» **The task**
Please set down each of the lines below once more, exactly, omitting all pictures.

» **Available data**
[Start of section]

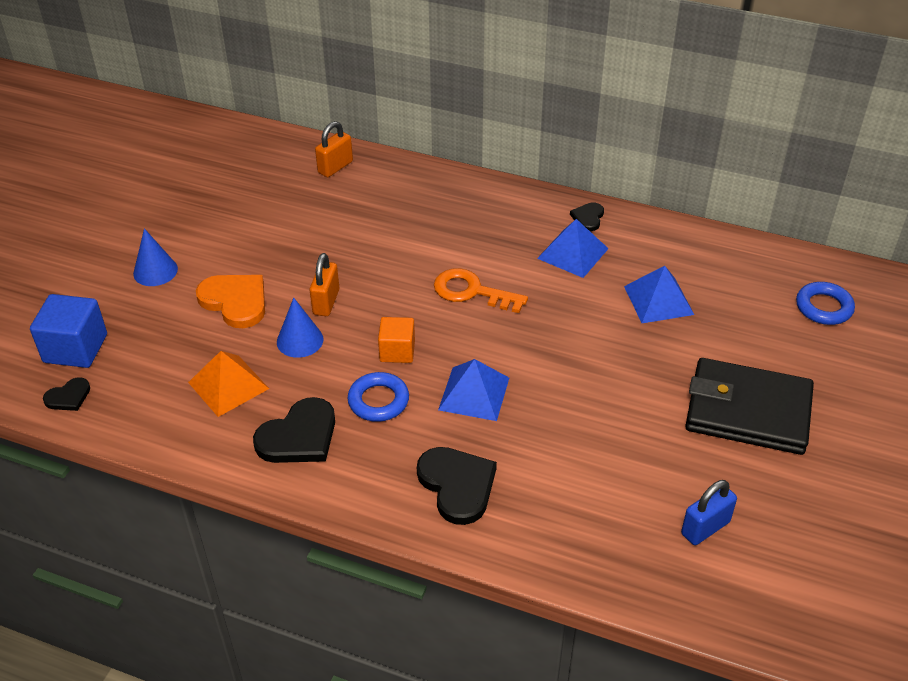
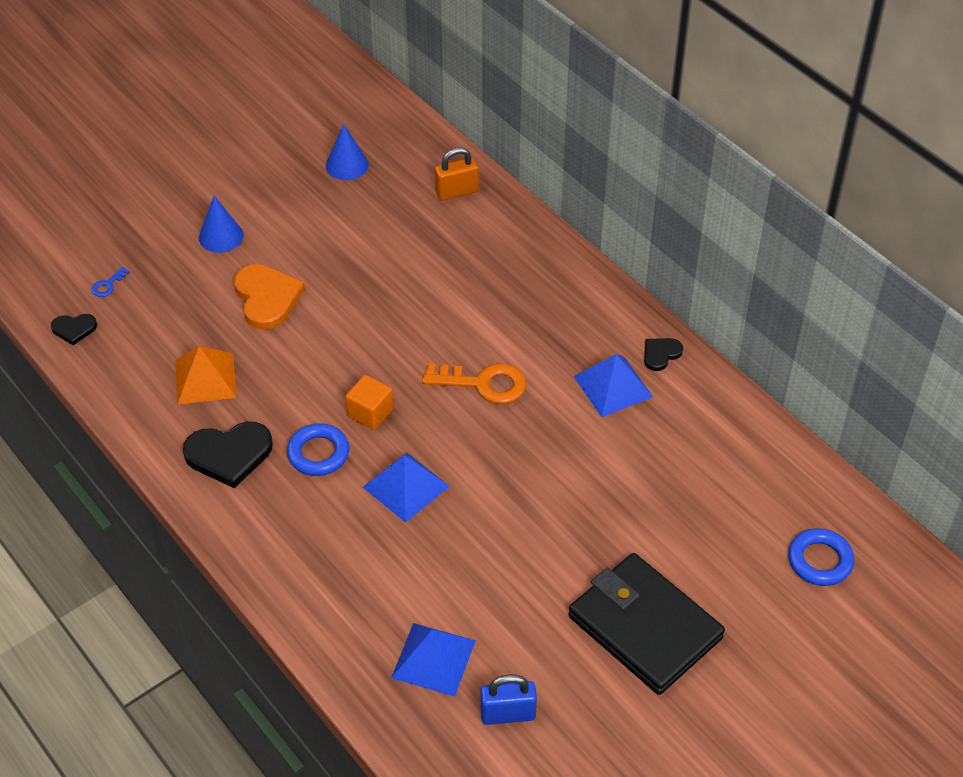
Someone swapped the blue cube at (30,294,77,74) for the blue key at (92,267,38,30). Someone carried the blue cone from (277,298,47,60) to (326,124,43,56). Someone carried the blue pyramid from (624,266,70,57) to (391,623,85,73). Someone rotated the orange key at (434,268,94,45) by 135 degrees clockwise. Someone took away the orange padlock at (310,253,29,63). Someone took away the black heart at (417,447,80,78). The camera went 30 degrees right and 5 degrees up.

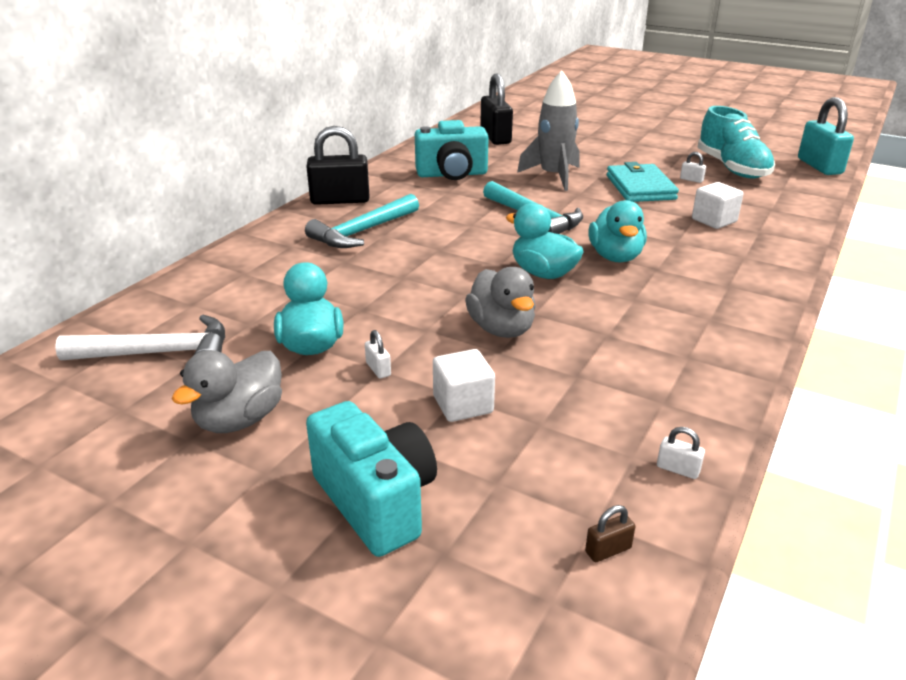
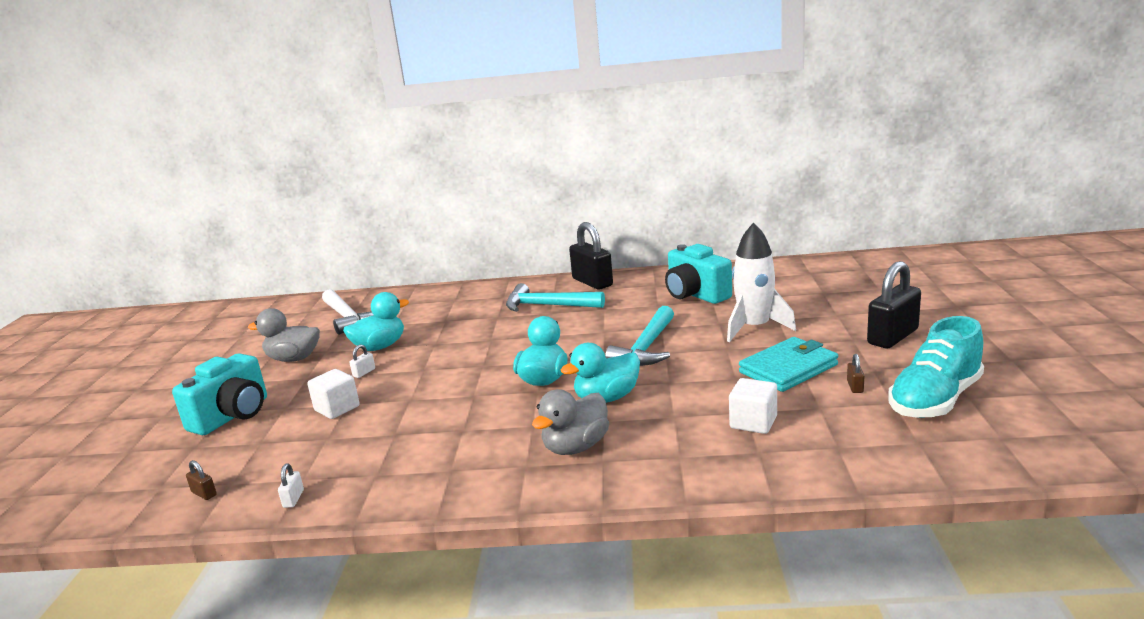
Someone carried the grey duck from (465,267,71,71) to (532,389,77,66). Someone repainted the grey rocket at (517,71,63,120), which became the white rocket at (727,222,69,120). Someone repainted the white padlock at (680,152,26,31), which became the brown padlock at (847,354,17,39). Someone carried the black padlock from (480,74,33,71) to (867,261,54,88). Someone took away the turquoise padlock at (798,97,56,78). The camera went 65 degrees right and 10 degrees down.

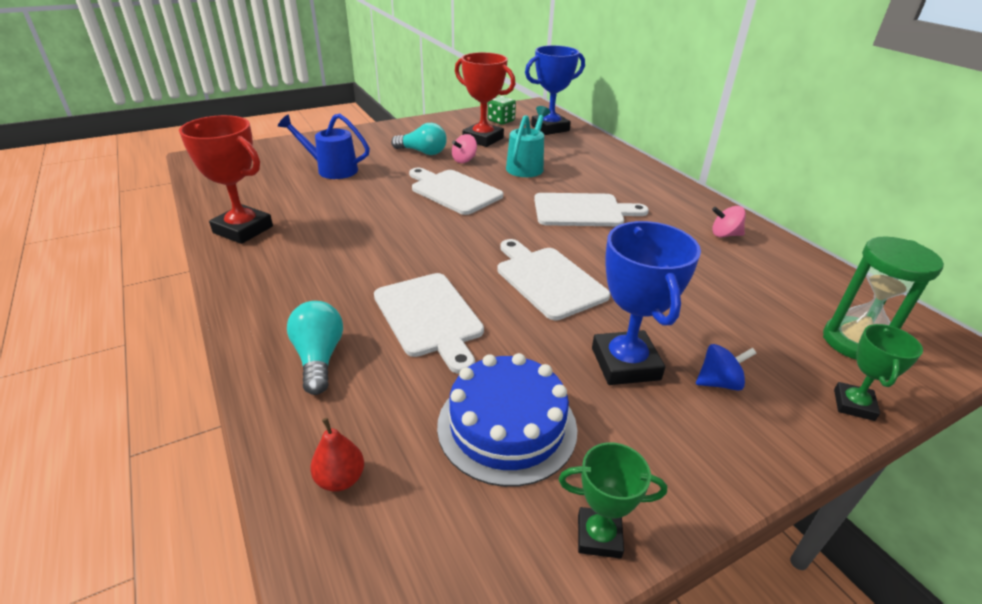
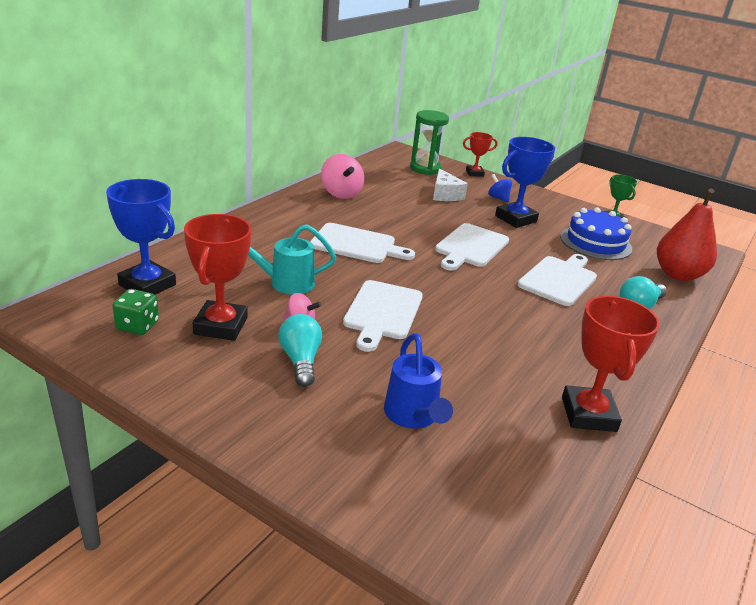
Someone rotated the white cutting board at (534,193,115,33) by 135 degrees clockwise. Someone scaled the pink spinning top at (712,206,34,31) by 1.65. Someone put down the white cheese at (433,168,35,33). Someone repainted the green trophy at (834,324,89,97), which became the red trophy at (463,132,34,45). Someone scaled the red pear at (310,418,54,74) by 2.22. The camera went 120 degrees left and 5 degrees down.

[End of section]

» **Response to the task**
Someone swapped the blue cube at (30,294,77,74) for the blue key at (92,267,38,30). Someone carried the blue cone from (277,298,47,60) to (326,124,43,56). Someone carried the blue pyramid from (624,266,70,57) to (391,623,85,73). Someone rotated the orange key at (434,268,94,45) by 135 degrees clockwise. Someone took away the orange padlock at (310,253,29,63). Someone took away the black heart at (417,447,80,78). The camera went 30 degrees right and 5 degrees up.

Someone carried the grey duck from (465,267,71,71) to (532,389,77,66). Someone repainted the grey rocket at (517,71,63,120), which became the white rocket at (727,222,69,120). Someone repainted the white padlock at (680,152,26,31), which became the brown padlock at (847,354,17,39). Someone carried the black padlock from (480,74,33,71) to (867,261,54,88). Someone took away the turquoise padlock at (798,97,56,78). The camera went 65 degrees right and 10 degrees down.

Someone rotated the white cutting board at (534,193,115,33) by 135 degrees clockwise. Someone scaled the pink spinning top at (712,206,34,31) by 1.65. Someone put down the white cheese at (433,168,35,33). Someone repainted the green trophy at (834,324,89,97), which became the red trophy at (463,132,34,45). Someone scaled the red pear at (310,418,54,74) by 2.22. The camera went 120 degrees left and 5 degrees down.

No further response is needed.